§ **Your task**
Look at each line of the records and count those with "braun" in them. Please answer with the count alone.

Stored records
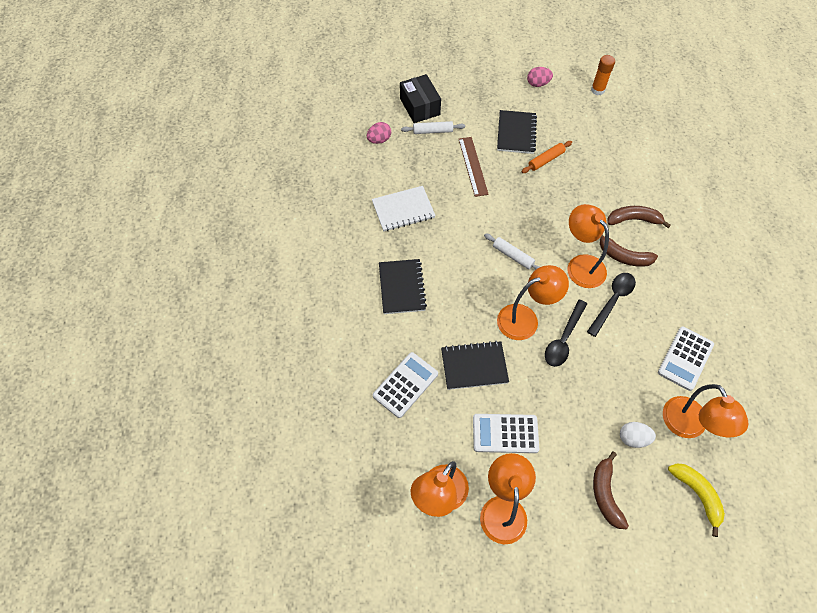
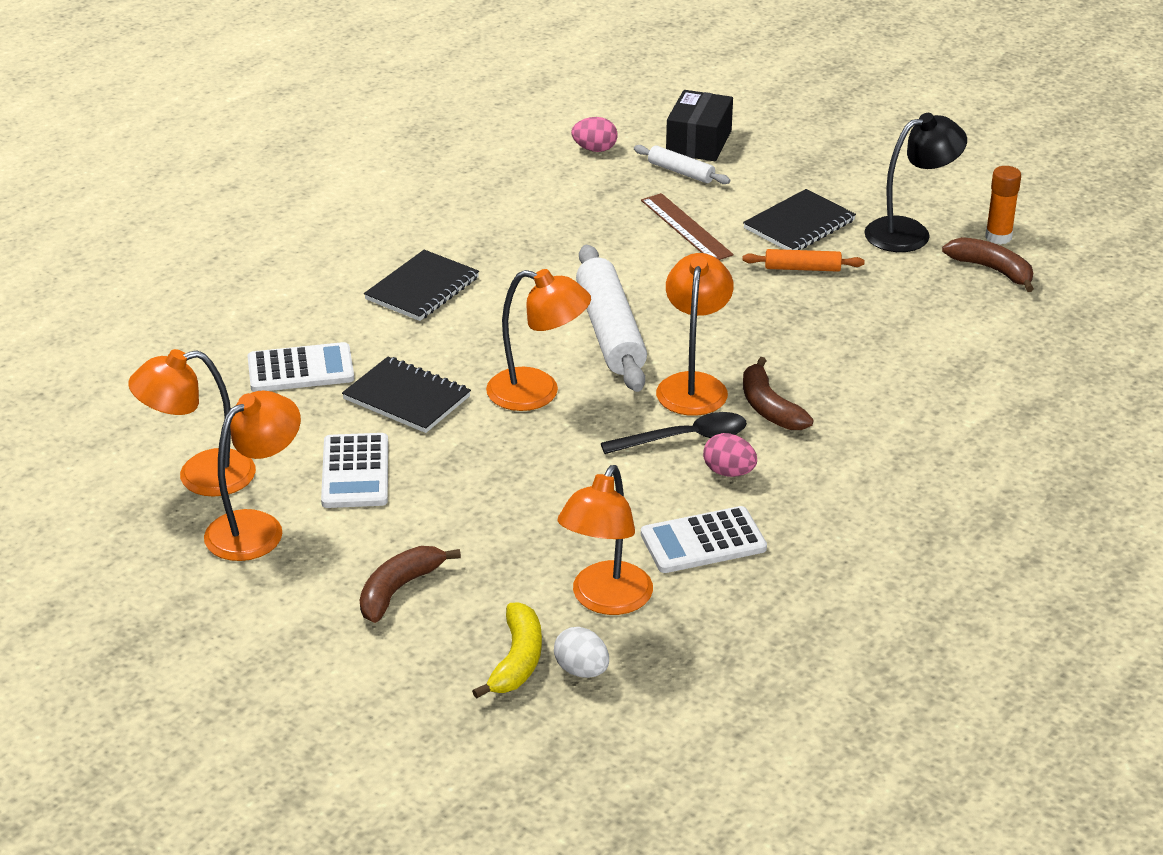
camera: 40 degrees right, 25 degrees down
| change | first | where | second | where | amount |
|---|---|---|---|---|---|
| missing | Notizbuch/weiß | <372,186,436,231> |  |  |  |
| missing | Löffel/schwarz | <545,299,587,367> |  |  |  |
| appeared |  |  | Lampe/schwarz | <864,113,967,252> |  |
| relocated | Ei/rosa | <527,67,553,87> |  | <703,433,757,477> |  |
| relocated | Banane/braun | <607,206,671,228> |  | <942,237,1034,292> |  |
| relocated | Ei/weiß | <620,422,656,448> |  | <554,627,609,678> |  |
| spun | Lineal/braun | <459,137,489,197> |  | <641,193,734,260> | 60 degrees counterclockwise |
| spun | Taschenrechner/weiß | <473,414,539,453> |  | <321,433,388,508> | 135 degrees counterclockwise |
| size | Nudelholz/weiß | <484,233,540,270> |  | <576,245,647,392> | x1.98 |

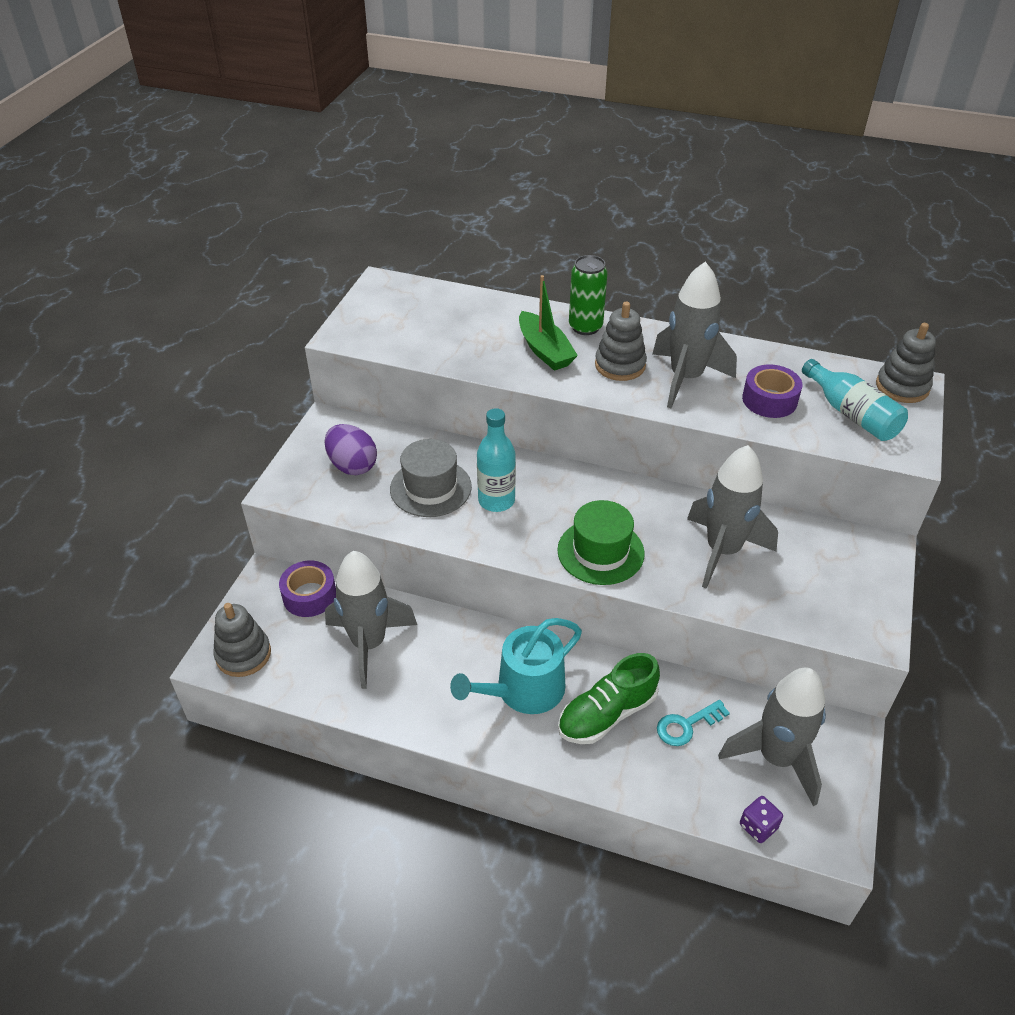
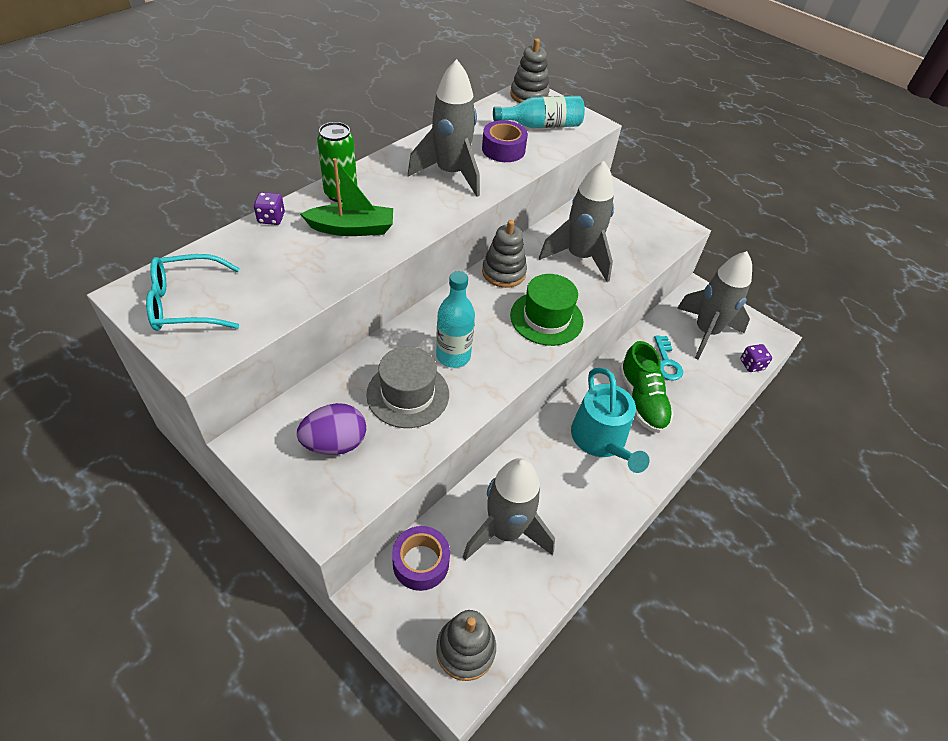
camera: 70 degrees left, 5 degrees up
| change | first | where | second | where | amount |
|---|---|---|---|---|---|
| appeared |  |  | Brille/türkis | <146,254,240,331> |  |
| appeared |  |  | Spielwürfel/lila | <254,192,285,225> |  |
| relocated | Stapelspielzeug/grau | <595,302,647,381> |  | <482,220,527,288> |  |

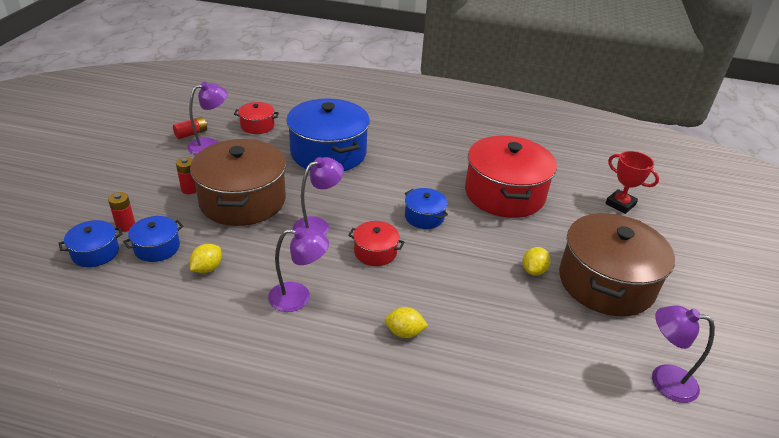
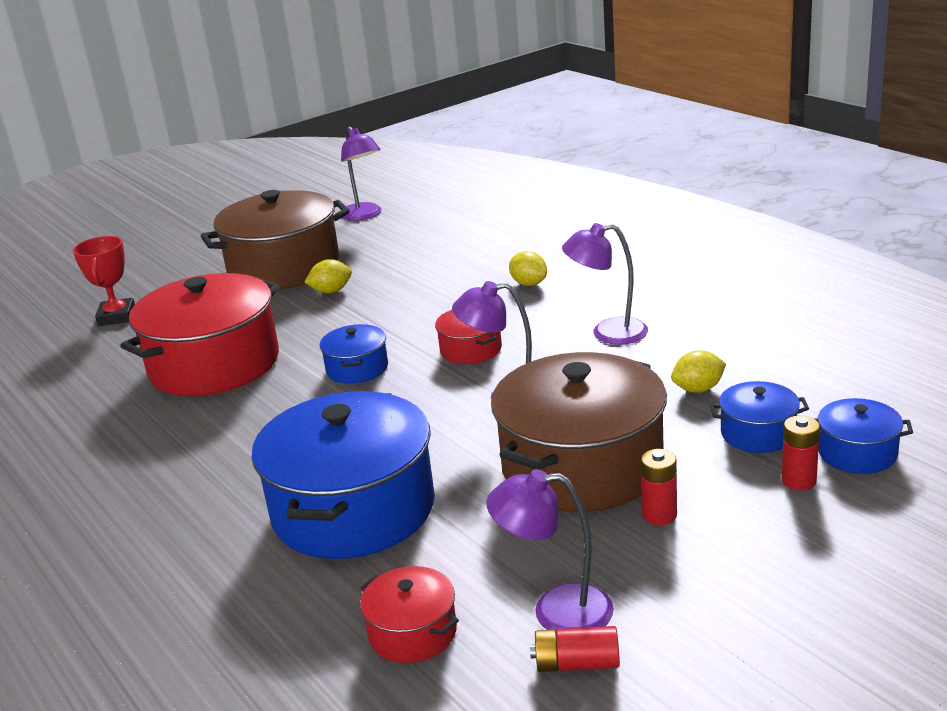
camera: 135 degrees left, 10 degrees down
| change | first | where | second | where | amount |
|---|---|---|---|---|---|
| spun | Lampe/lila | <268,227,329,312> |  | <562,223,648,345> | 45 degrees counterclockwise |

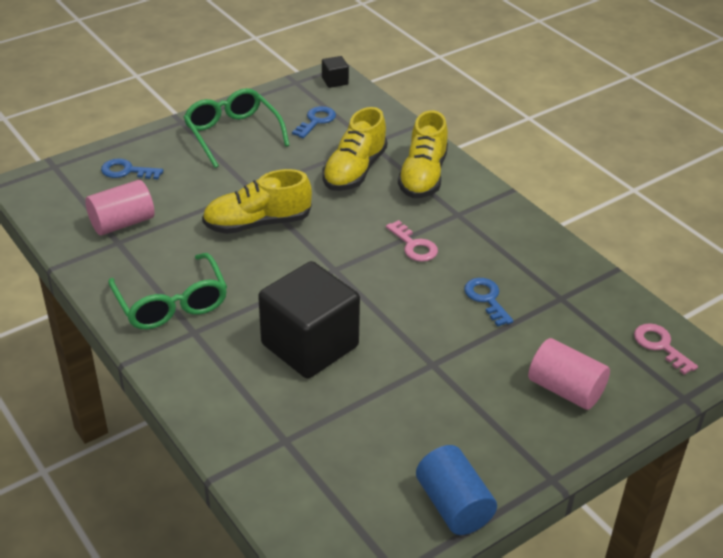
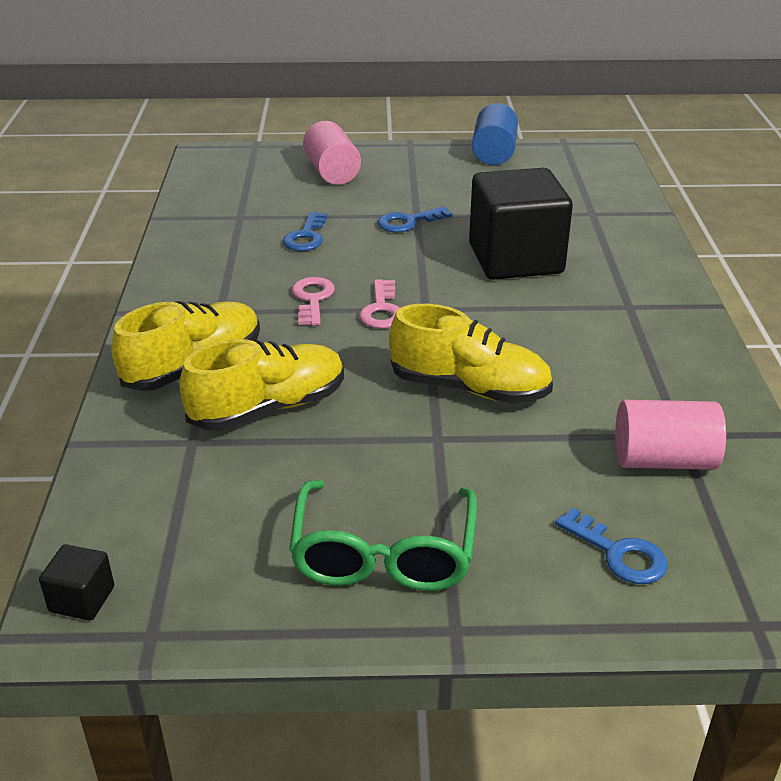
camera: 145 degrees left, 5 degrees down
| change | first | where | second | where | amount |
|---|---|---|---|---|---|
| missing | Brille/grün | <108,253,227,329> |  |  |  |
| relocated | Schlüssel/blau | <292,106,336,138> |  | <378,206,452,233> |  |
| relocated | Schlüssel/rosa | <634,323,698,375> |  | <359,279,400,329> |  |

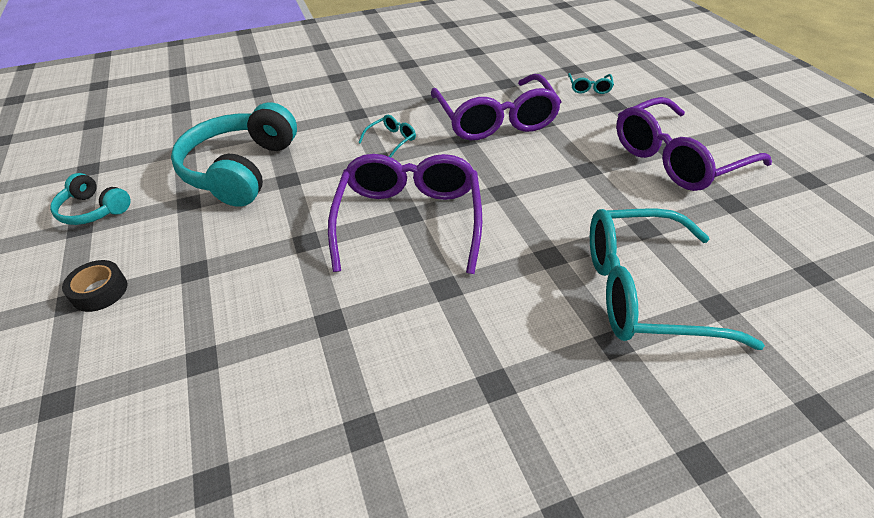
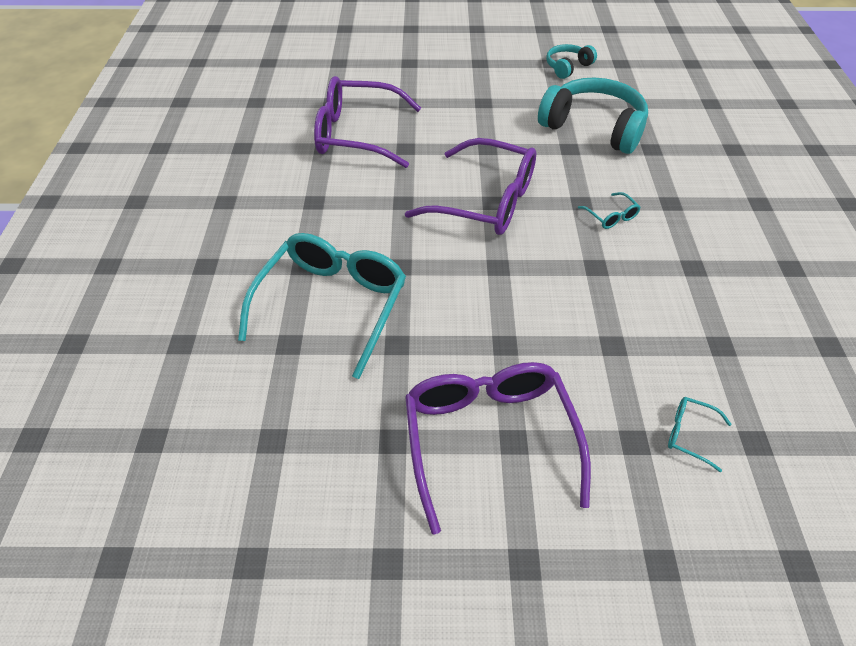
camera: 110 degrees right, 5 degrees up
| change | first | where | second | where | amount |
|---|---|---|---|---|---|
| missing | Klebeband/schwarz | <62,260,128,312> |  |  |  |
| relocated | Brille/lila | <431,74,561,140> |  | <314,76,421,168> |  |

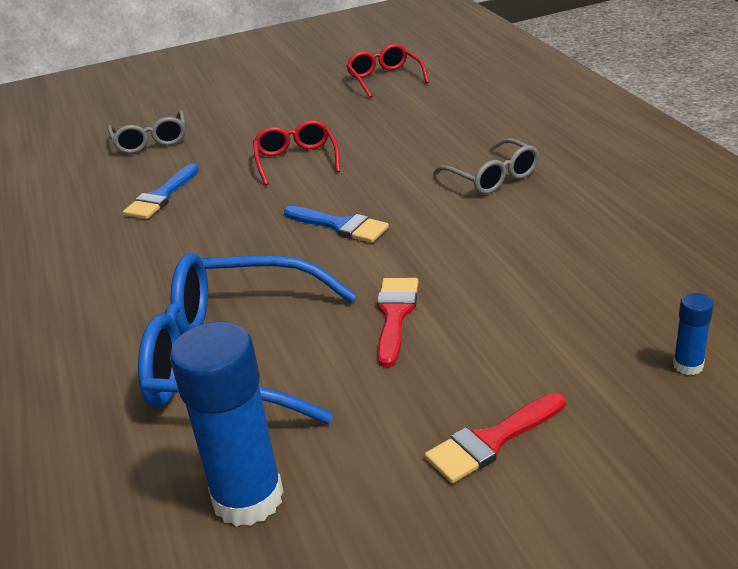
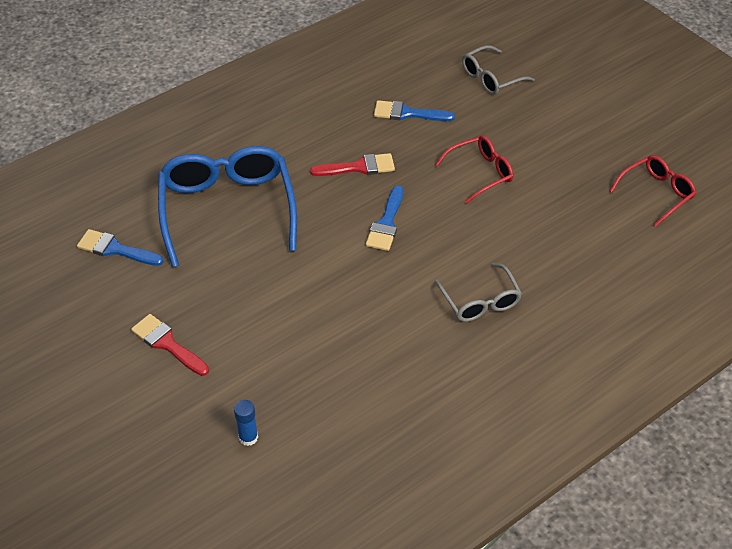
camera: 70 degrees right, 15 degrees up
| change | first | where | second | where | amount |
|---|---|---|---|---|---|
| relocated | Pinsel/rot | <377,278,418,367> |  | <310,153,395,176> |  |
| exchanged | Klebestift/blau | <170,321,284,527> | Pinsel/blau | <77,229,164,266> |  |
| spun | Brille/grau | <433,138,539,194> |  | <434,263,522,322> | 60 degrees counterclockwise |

§ **Answer box**
2